#### ABOUT THIS EXERCISE:
Every record below is to be restated word for word.

#### STORED DATA:
== Segment start ==
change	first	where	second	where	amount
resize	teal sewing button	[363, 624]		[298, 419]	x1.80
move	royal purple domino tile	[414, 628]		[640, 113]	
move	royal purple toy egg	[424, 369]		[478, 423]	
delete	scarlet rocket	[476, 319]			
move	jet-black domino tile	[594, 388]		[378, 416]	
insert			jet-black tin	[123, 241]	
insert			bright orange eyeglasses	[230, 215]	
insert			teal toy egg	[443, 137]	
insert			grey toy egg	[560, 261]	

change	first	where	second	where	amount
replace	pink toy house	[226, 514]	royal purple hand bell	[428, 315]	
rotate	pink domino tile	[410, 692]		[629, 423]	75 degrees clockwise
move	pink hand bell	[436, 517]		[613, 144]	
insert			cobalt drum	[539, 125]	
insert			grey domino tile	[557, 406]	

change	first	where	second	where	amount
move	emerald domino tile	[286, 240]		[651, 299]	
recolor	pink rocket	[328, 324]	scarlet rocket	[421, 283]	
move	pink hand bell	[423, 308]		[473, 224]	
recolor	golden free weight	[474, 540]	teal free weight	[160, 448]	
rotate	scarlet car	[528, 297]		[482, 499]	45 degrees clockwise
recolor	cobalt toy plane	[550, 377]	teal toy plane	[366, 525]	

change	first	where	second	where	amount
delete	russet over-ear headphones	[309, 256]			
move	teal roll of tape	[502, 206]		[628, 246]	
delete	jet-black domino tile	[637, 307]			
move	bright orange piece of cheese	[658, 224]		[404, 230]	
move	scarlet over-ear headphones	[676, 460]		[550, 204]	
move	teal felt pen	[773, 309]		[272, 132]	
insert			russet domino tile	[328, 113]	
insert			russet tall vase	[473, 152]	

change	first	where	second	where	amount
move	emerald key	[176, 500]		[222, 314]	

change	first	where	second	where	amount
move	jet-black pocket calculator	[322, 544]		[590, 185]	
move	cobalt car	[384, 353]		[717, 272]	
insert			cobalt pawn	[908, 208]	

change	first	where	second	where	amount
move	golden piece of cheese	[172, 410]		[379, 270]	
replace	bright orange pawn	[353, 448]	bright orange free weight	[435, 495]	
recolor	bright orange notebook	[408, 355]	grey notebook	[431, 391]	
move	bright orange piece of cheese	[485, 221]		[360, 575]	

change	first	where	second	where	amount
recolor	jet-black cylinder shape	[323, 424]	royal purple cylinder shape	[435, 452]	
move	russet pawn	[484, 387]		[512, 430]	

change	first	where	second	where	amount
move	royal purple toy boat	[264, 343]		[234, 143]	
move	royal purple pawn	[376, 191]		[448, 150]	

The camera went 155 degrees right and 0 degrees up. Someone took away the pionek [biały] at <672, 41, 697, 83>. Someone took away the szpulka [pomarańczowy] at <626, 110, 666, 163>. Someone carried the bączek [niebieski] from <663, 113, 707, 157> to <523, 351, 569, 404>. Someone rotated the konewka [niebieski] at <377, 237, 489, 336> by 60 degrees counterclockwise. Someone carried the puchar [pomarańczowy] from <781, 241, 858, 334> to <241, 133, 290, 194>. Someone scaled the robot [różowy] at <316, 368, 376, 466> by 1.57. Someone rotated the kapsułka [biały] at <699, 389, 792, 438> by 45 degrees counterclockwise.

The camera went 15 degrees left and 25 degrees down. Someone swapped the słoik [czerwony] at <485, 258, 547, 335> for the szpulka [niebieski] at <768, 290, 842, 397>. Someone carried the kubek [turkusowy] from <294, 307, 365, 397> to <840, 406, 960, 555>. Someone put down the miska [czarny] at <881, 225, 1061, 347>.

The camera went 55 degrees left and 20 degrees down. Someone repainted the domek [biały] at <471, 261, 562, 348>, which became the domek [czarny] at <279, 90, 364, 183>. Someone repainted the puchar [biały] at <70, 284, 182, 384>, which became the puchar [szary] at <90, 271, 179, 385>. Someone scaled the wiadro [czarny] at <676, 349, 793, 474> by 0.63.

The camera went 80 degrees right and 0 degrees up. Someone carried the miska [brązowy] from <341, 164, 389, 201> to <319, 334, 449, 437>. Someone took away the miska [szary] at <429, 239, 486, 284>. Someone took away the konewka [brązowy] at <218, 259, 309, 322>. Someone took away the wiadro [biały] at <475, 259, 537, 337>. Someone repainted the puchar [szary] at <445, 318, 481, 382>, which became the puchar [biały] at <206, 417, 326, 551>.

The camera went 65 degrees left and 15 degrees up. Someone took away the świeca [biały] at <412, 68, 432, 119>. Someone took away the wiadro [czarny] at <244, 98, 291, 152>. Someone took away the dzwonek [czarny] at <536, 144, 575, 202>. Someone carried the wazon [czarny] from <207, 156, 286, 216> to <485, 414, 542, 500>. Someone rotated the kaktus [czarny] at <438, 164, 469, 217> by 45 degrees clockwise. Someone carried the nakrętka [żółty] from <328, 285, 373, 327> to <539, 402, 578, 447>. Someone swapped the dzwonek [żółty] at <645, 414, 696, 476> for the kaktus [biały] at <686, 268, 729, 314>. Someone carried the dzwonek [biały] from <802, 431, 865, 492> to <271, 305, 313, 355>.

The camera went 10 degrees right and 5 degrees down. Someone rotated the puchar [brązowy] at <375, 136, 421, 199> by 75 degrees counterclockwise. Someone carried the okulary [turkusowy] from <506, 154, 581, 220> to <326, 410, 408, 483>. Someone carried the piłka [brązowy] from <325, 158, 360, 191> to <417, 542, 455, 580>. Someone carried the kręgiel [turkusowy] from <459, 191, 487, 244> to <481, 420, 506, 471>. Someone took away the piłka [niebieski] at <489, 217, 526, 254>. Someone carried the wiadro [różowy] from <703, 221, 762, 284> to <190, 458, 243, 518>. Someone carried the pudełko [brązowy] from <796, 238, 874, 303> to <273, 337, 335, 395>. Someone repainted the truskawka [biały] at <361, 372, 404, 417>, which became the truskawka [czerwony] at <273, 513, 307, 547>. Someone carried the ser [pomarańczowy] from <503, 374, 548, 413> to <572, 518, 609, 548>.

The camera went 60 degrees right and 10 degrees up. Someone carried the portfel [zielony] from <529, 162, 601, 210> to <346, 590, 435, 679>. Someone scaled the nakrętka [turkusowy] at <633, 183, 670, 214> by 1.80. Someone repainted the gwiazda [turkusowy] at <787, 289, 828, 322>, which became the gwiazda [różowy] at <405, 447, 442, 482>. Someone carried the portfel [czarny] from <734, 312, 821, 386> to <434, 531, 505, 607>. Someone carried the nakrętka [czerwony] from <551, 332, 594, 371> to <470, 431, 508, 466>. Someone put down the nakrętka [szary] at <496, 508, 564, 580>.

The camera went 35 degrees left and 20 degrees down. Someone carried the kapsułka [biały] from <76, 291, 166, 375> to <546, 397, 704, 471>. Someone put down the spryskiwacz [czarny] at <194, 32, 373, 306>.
== Segment end ==
#### RESPONSE:
change	first	where	second	where	amount
resize	teal sewing button	[363, 624]		[298, 419]	x1.80
move	royal purple domino tile	[414, 628]		[640, 113]	
move	royal purple toy egg	[424, 369]		[478, 423]	
delete	scarlet rocket	[476, 319]			
move	jet-black domino tile	[594, 388]		[378, 416]	
insert			jet-black tin	[123, 241]	
insert			bright orange eyeglasses	[230, 215]	
insert			teal toy egg	[443, 137]	
insert			grey toy egg	[560, 261]	

change	first	where	second	where	amount
replace	pink toy house	[226, 514]	royal purple hand bell	[428, 315]	
rotate	pink domino tile	[410, 692]		[629, 423]	75 degrees clockwise
move	pink hand bell	[436, 517]		[613, 144]	
insert			cobalt drum	[539, 125]	
insert			grey domino tile	[557, 406]	

change	first	where	second	where	amount
move	emerald domino tile	[286, 240]		[651, 299]	
recolor	pink rocket	[328, 324]	scarlet rocket	[421, 283]	
move	pink hand bell	[423, 308]		[473, 224]	
recolor	golden free weight	[474, 540]	teal free weight	[160, 448]	
rotate	scarlet car	[528, 297]		[482, 499]	45 degrees clockwise
recolor	cobalt toy plane	[550, 377]	teal toy plane	[366, 525]	

change	first	where	second	where	amount
delete	russet over-ear headphones	[309, 256]			
move	teal roll of tape	[502, 206]		[628, 246]	
delete	jet-black domino tile	[637, 307]			
move	bright orange piece of cheese	[658, 224]		[404, 230]	
move	scarlet over-ear headphones	[676, 460]		[550, 204]	
move	teal felt pen	[773, 309]		[272, 132]	
insert			russet domino tile	[328, 113]	
insert			russet tall vase	[473, 152]	

change	first	where	second	where	amount
move	emerald key	[176, 500]		[222, 314]	

change	first	where	second	where	amount
move	jet-black pocket calculator	[322, 544]		[590, 185]	
move	cobalt car	[384, 353]		[717, 272]	
insert			cobalt pawn	[908, 208]	

change	first	where	second	where	amount
move	golden piece of cheese	[172, 410]		[379, 270]	
replace	bright orange pawn	[353, 448]	bright orange free weight	[435, 495]	
recolor	bright orange notebook	[408, 355]	grey notebook	[431, 391]	
move	bright orange piece of cheese	[485, 221]		[360, 575]	

change	first	where	second	where	amount
recolor	jet-black cylinder shape	[323, 424]	royal purple cylinder shape	[435, 452]	
move	russet pawn	[484, 387]		[512, 430]	

change	first	where	second	where	amount
move	royal purple toy boat	[264, 343]		[234, 143]	
move	royal purple pawn	[376, 191]		[448, 150]	

The camera went 155 degrees right and 0 degrees up. Someone took away the pionek [biały] at <672, 41, 697, 83>. Someone took away the szpulka [pomarańczowy] at <626, 110, 666, 163>. Someone carried the bączek [niebieski] from <663, 113, 707, 157> to <523, 351, 569, 404>. Someone rotated the konewka [niebieski] at <377, 237, 489, 336> by 60 degrees counterclockwise. Someone carried the puchar [pomarańczowy] from <781, 241, 858, 334> to <241, 133, 290, 194>. Someone scaled the robot [różowy] at <316, 368, 376, 466> by 1.57. Someone rotated the kapsułka [biały] at <699, 389, 792, 438> by 45 degrees counterclockwise.

The camera went 15 degrees left and 25 degrees down. Someone swapped the słoik [czerwony] at <485, 258, 547, 335> for the szpulka [niebieski] at <768, 290, 842, 397>. Someone carried the kubek [turkusowy] from <294, 307, 365, 397> to <840, 406, 960, 555>. Someone put down the miska [czarny] at <881, 225, 1061, 347>.

The camera went 55 degrees left and 20 degrees down. Someone repainted the domek [biały] at <471, 261, 562, 348>, which became the domek [czarny] at <279, 90, 364, 183>. Someone repainted the puchar [biały] at <70, 284, 182, 384>, which became the puchar [szary] at <90, 271, 179, 385>. Someone scaled the wiadro [czarny] at <676, 349, 793, 474> by 0.63.

The camera went 80 degrees right and 0 degrees up. Someone carried the miska [brązowy] from <341, 164, 389, 201> to <319, 334, 449, 437>. Someone took away the miska [szary] at <429, 239, 486, 284>. Someone took away the konewka [brązowy] at <218, 259, 309, 322>. Someone took away the wiadro [biały] at <475, 259, 537, 337>. Someone repainted the puchar [szary] at <445, 318, 481, 382>, which became the puchar [biały] at <206, 417, 326, 551>.

The camera went 65 degrees left and 15 degrees up. Someone took away the świeca [biały] at <412, 68, 432, 119>. Someone took away the wiadro [czarny] at <244, 98, 291, 152>. Someone took away the dzwonek [czarny] at <536, 144, 575, 202>. Someone carried the wazon [czarny] from <207, 156, 286, 216> to <485, 414, 542, 500>. Someone rotated the kaktus [czarny] at <438, 164, 469, 217> by 45 degrees clockwise. Someone carried the nakrętka [żółty] from <328, 285, 373, 327> to <539, 402, 578, 447>. Someone swapped the dzwonek [żółty] at <645, 414, 696, 476> for the kaktus [biały] at <686, 268, 729, 314>. Someone carried the dzwonek [biały] from <802, 431, 865, 492> to <271, 305, 313, 355>.

The camera went 10 degrees right and 5 degrees down. Someone rotated the puchar [brązowy] at <375, 136, 421, 199> by 75 degrees counterclockwise. Someone carried the okulary [turkusowy] from <506, 154, 581, 220> to <326, 410, 408, 483>. Someone carried the piłka [brązowy] from <325, 158, 360, 191> to <417, 542, 455, 580>. Someone carried the kręgiel [turkusowy] from <459, 191, 487, 244> to <481, 420, 506, 471>. Someone took away the piłka [niebieski] at <489, 217, 526, 254>. Someone carried the wiadro [różowy] from <703, 221, 762, 284> to <190, 458, 243, 518>. Someone carried the pudełko [brązowy] from <796, 238, 874, 303> to <273, 337, 335, 395>. Someone repainted the truskawka [biały] at <361, 372, 404, 417>, which became the truskawka [czerwony] at <273, 513, 307, 547>. Someone carried the ser [pomarańczowy] from <503, 374, 548, 413> to <572, 518, 609, 548>.

The camera went 60 degrees right and 10 degrees up. Someone carried the portfel [zielony] from <529, 162, 601, 210> to <346, 590, 435, 679>. Someone scaled the nakrętka [turkusowy] at <633, 183, 670, 214> by 1.80. Someone repainted the gwiazda [turkusowy] at <787, 289, 828, 322>, which became the gwiazda [różowy] at <405, 447, 442, 482>. Someone carried the portfel [czarny] from <734, 312, 821, 386> to <434, 531, 505, 607>. Someone carried the nakrętka [czerwony] from <551, 332, 594, 371> to <470, 431, 508, 466>. Someone put down the nakrętka [szary] at <496, 508, 564, 580>.

The camera went 35 degrees left and 20 degrees down. Someone carried the kapsułka [biały] from <76, 291, 166, 375> to <546, 397, 704, 471>. Someone put down the spryskiwacz [czarny] at <194, 32, 373, 306>.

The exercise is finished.